Would you please print the data a second time, exactly as it stands?

--- DATASET EXTRACT ---

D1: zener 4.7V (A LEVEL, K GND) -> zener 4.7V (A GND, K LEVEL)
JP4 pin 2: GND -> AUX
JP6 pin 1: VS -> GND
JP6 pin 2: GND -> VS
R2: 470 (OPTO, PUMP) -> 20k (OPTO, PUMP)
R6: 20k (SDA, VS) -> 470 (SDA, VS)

---

-- COMPLETED EXERCISE --
D1: zener 4.7V (A LEVEL, K GND) -> zener 4.7V (A GND, K LEVEL)
JP4 pin 2: GND -> AUX
JP6 pin 1: VS -> GND
JP6 pin 2: GND -> VS
R2: 470 (OPTO, PUMP) -> 20k (OPTO, PUMP)
R6: 20k (SDA, VS) -> 470 (SDA, VS)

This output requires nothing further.